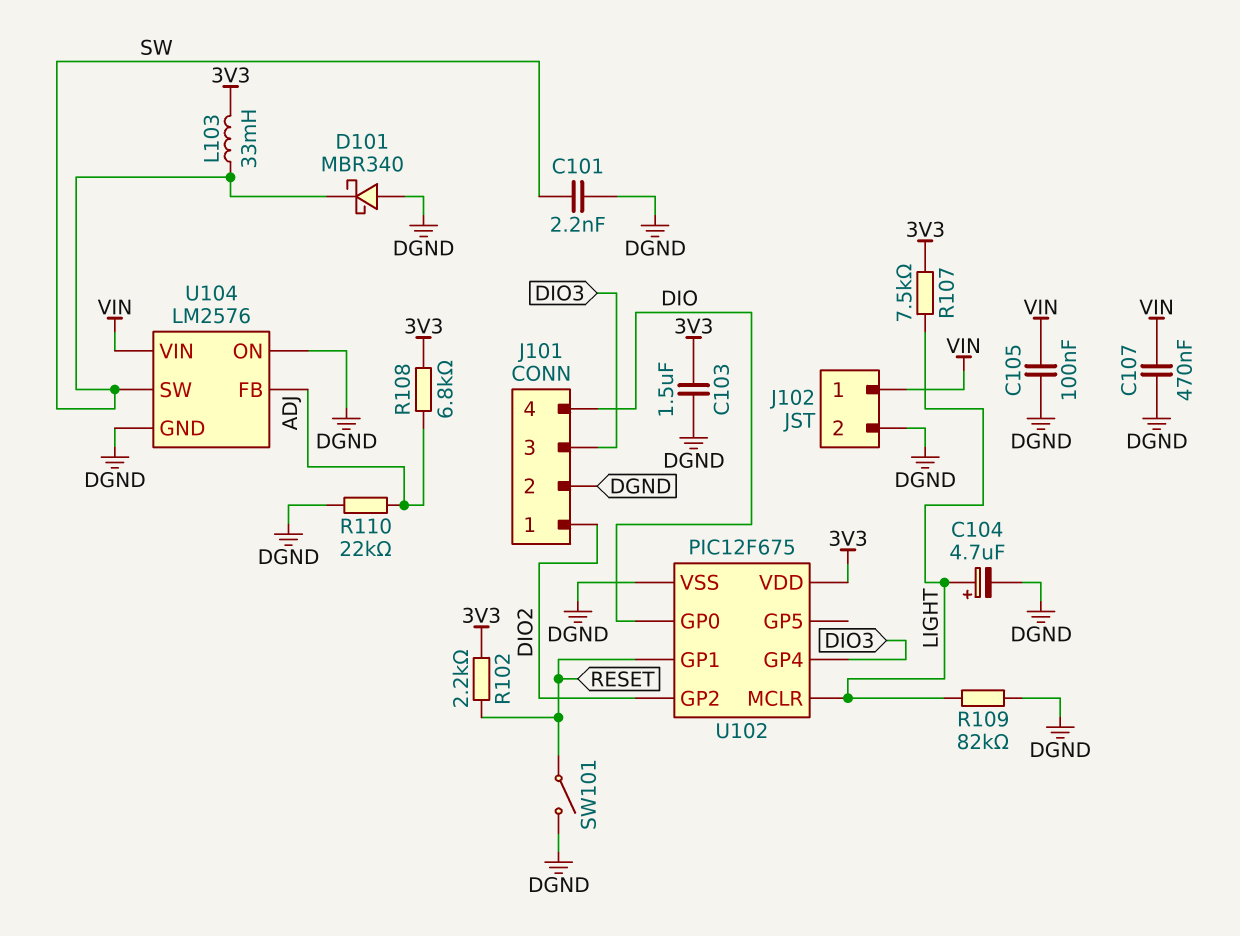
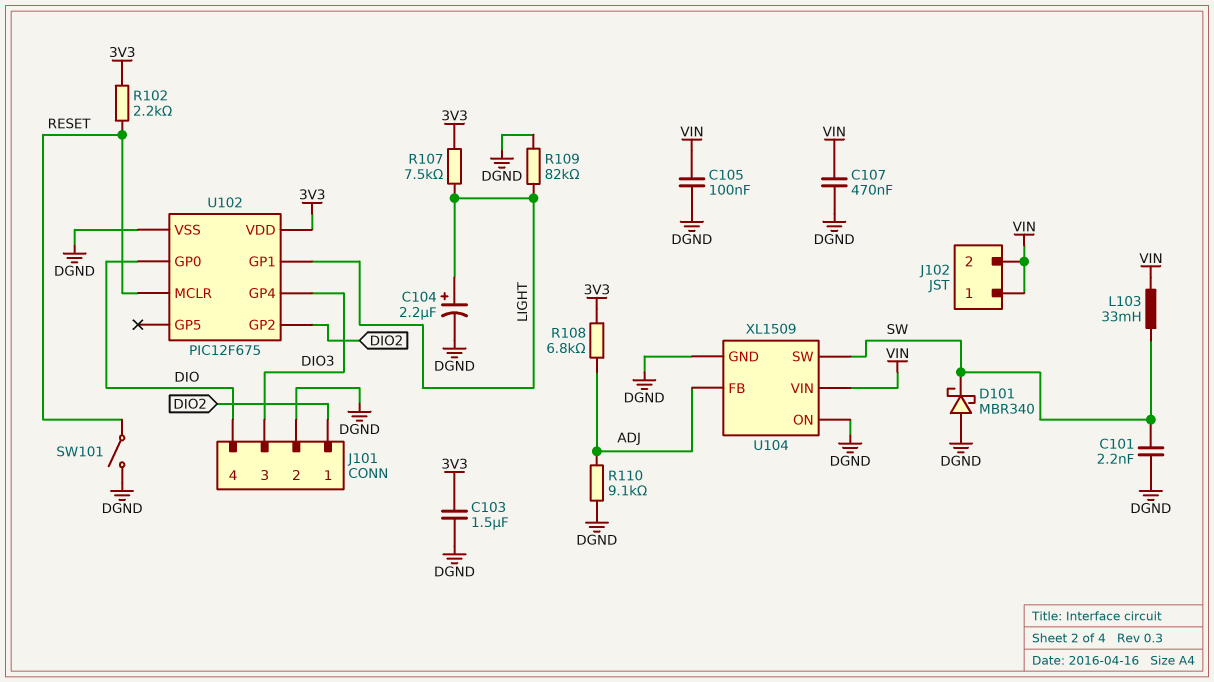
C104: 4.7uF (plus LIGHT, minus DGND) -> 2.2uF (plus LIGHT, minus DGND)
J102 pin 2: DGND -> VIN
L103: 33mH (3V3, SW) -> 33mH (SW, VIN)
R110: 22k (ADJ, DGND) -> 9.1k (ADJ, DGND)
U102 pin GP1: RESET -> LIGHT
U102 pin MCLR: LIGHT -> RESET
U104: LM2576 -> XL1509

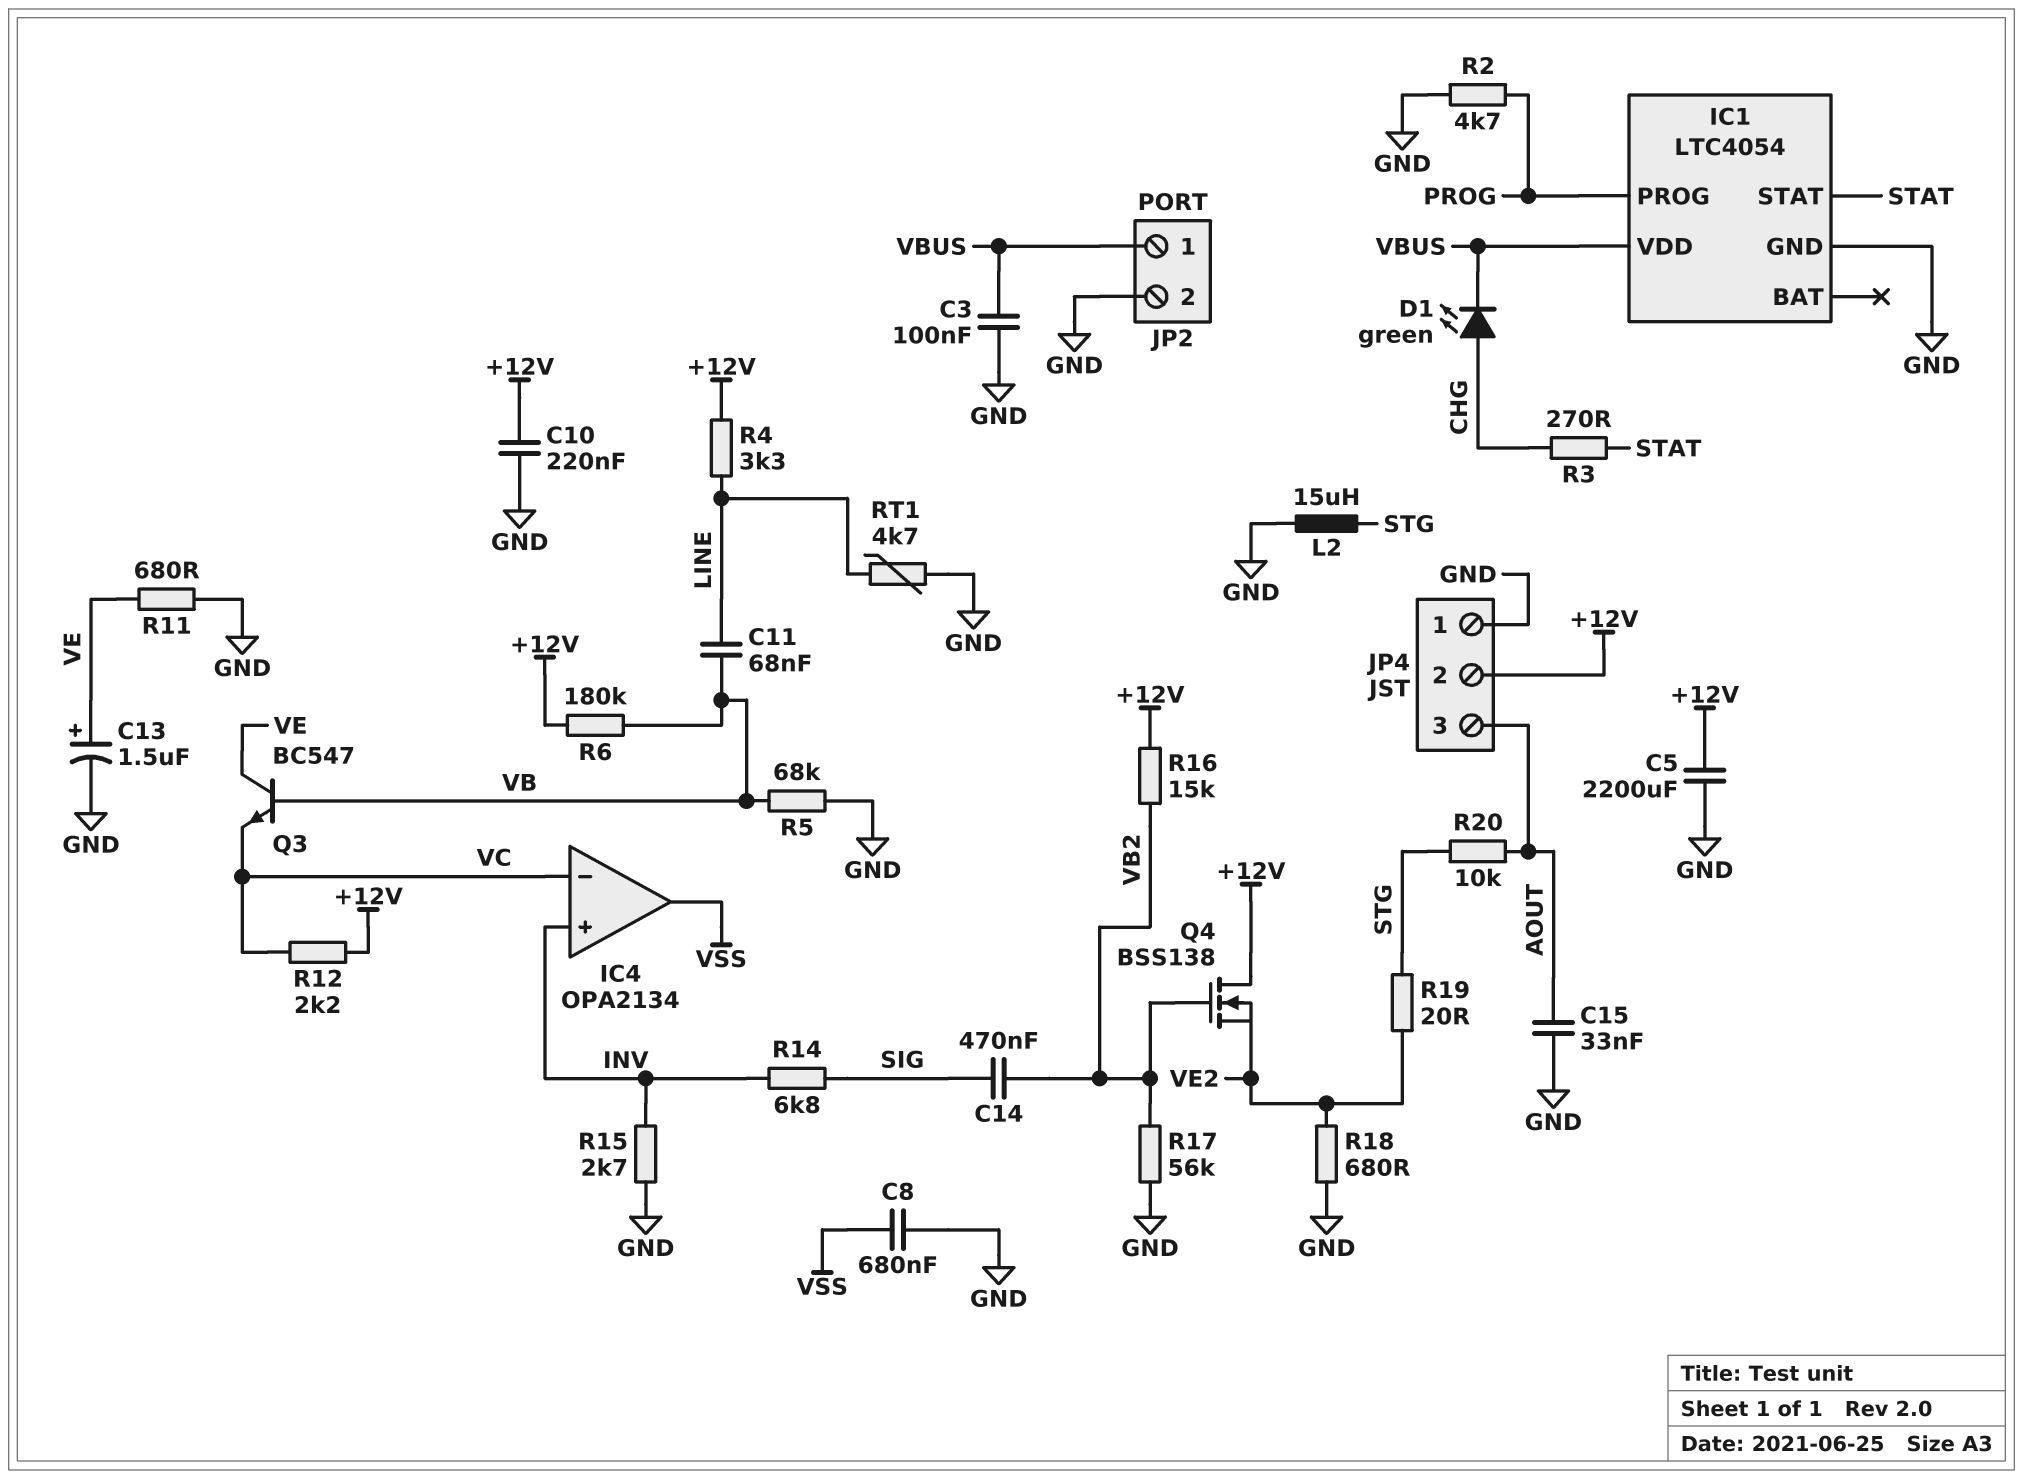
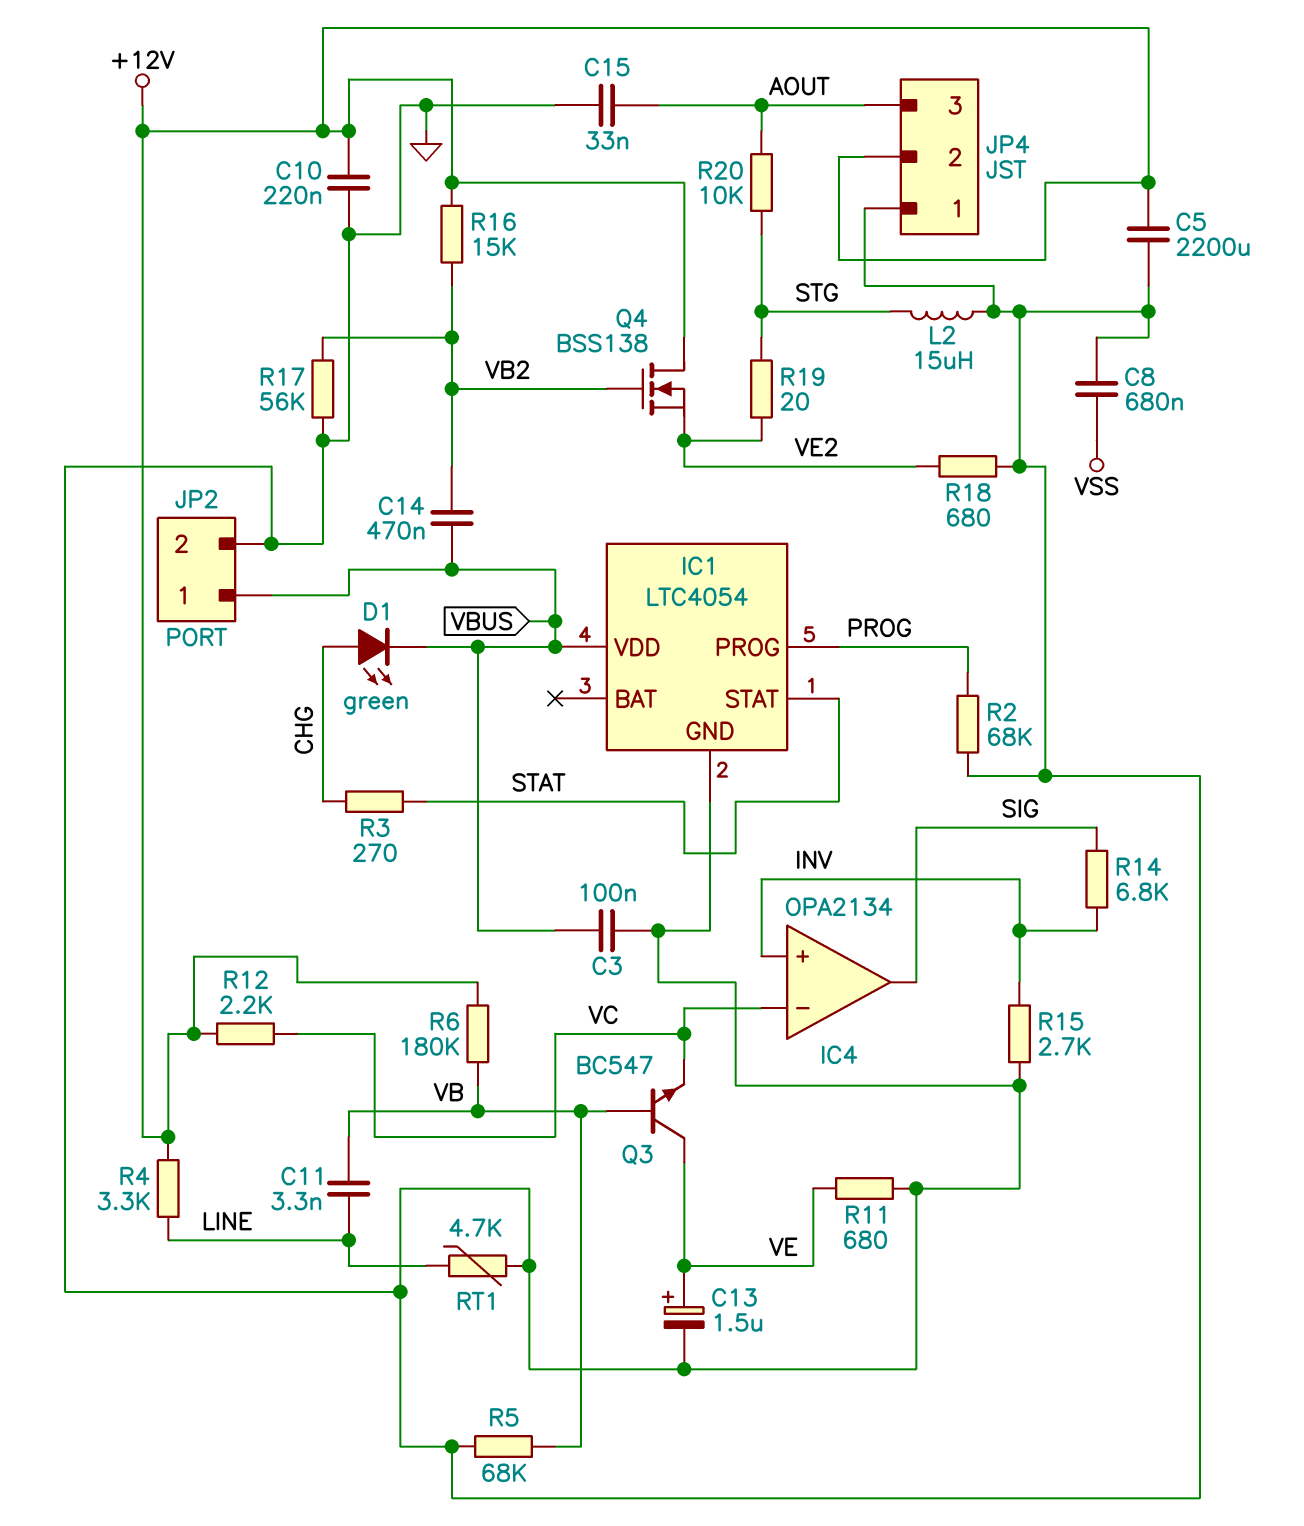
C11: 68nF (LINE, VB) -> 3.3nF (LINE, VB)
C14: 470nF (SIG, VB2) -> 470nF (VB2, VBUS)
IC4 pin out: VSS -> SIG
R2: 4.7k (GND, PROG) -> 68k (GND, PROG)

********************

WORK INSTRUCTION =>
Lines containing the word "DGND": copy each of them from the material.

YOUR RESPONSE =>
C104: 4.7uF (plus LIGHT, minus DGND) -> 2.2uF (plus LIGHT, minus DGND)
J102 pin 2: DGND -> VIN
R110: 22k (ADJ, DGND) -> 9.1k (ADJ, DGND)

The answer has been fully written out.